EXCERPTED RECORDS »
»»

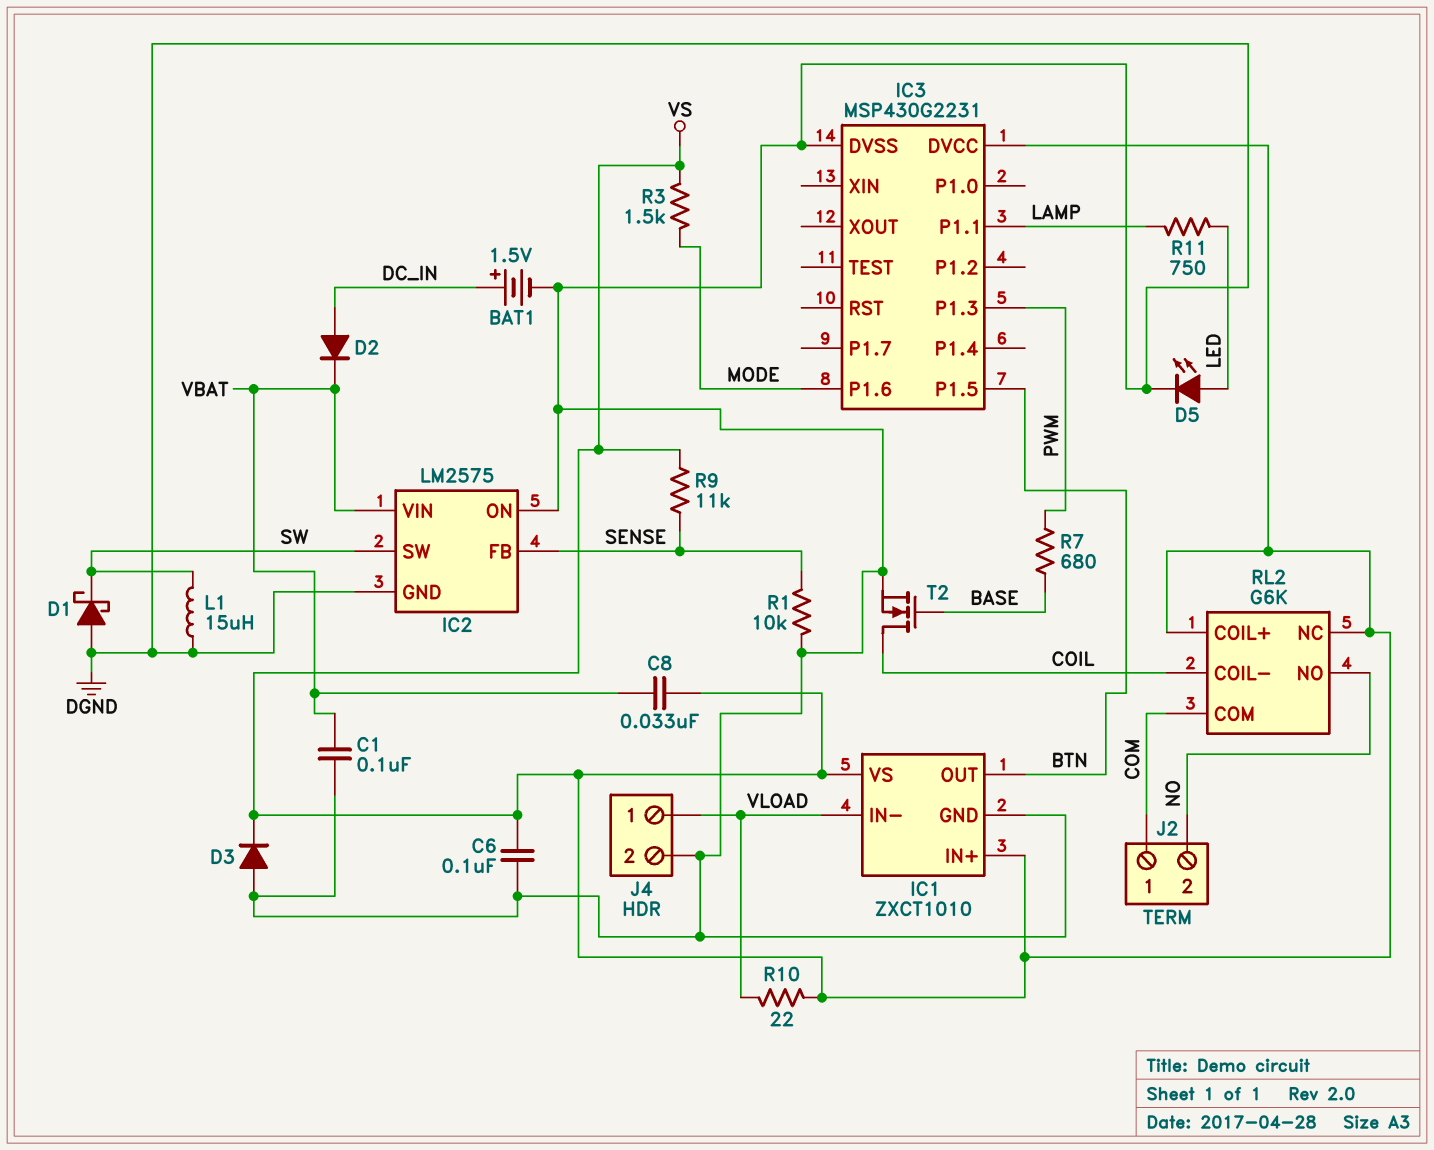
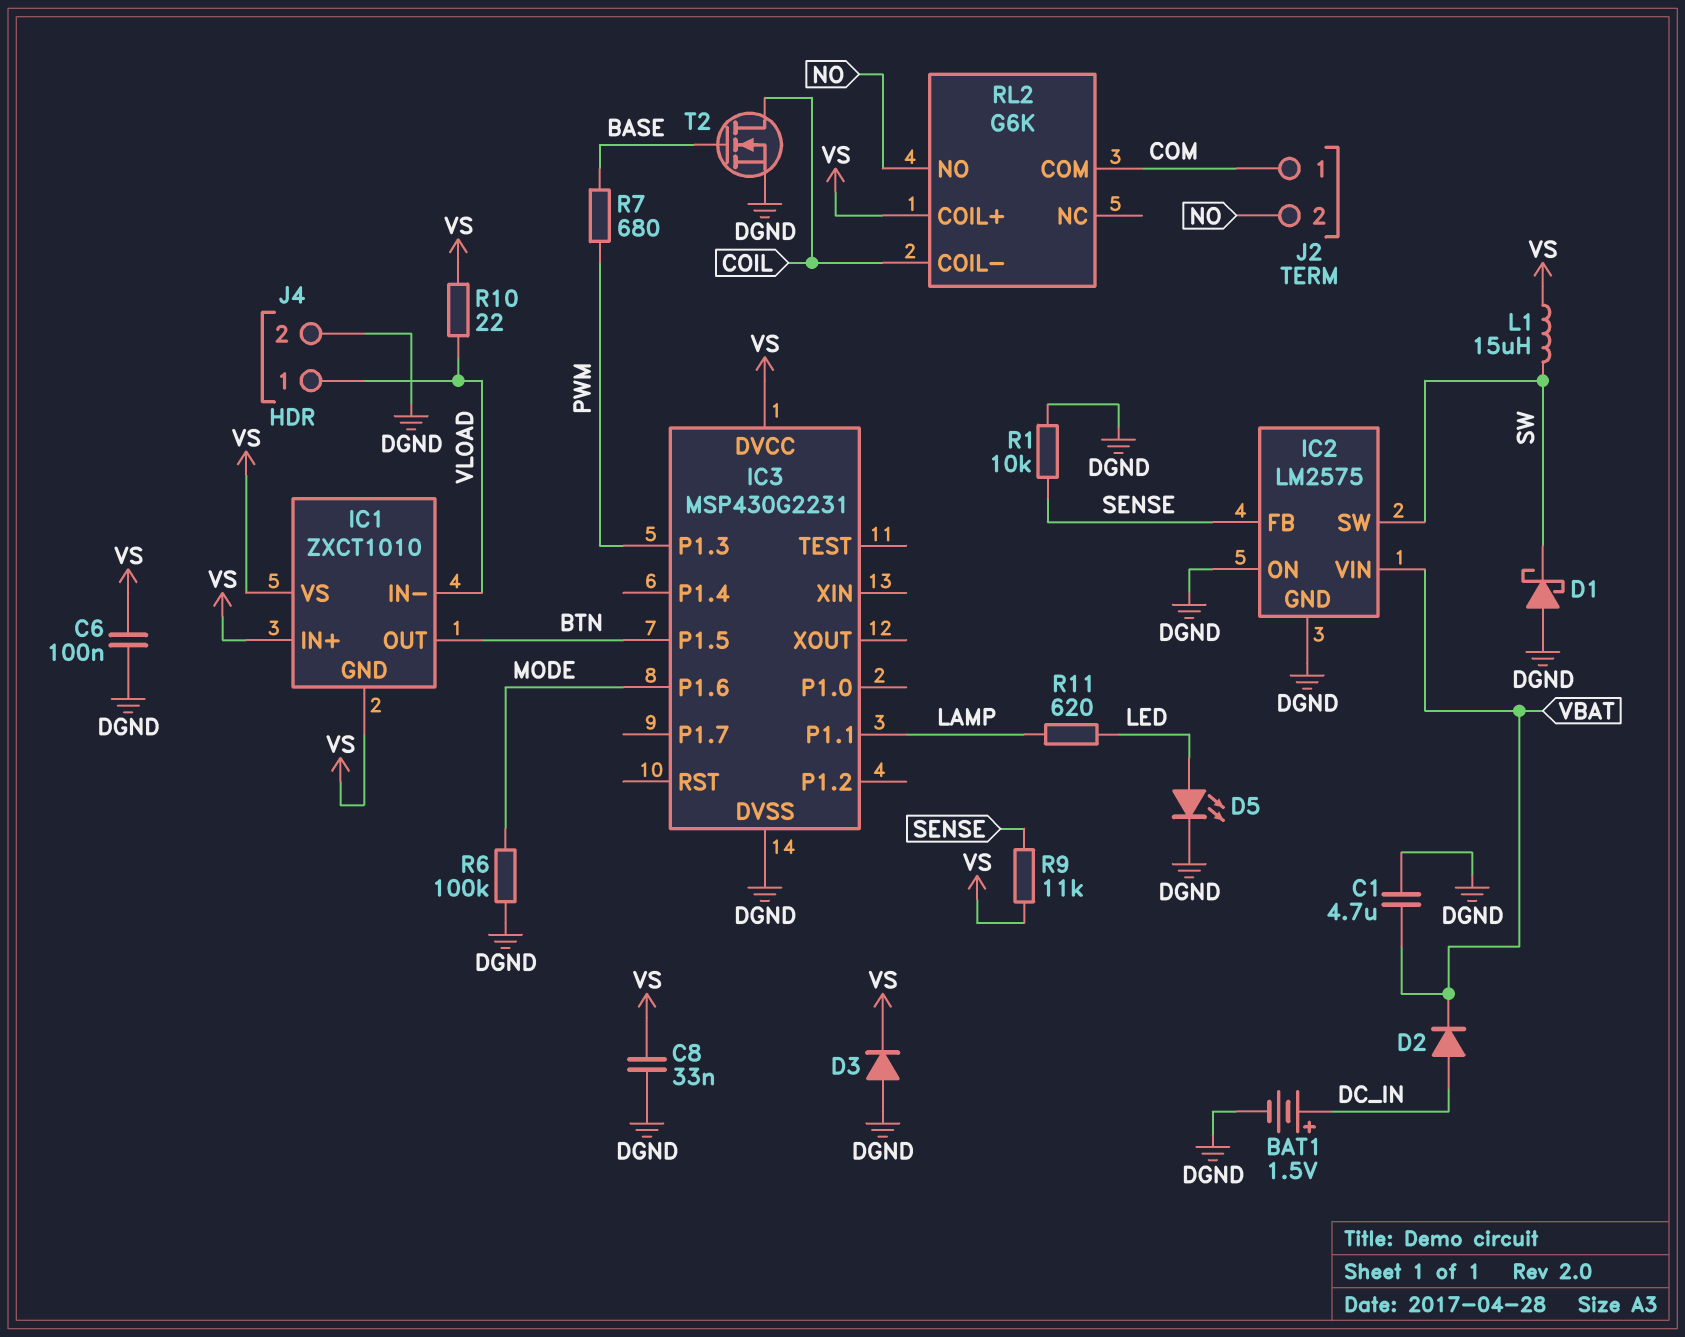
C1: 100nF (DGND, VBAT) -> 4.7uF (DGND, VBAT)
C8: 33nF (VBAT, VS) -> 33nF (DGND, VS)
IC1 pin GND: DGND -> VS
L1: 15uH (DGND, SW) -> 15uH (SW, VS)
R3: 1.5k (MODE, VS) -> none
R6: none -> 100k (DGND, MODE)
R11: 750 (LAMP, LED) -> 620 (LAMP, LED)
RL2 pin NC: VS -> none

««

EXERCISE GOAL » All of the material above should be output exactly, with the pictures left behind.

EXPECTED ANSWER »
C1: 100nF (DGND, VBAT) -> 4.7uF (DGND, VBAT)
C8: 33nF (VBAT, VS) -> 33nF (DGND, VS)
IC1 pin GND: DGND -> VS
L1: 15uH (DGND, SW) -> 15uH (SW, VS)
R3: 1.5k (MODE, VS) -> none
R6: none -> 100k (DGND, MODE)
R11: 750 (LAMP, LED) -> 620 (LAMP, LED)
RL2 pin NC: VS -> none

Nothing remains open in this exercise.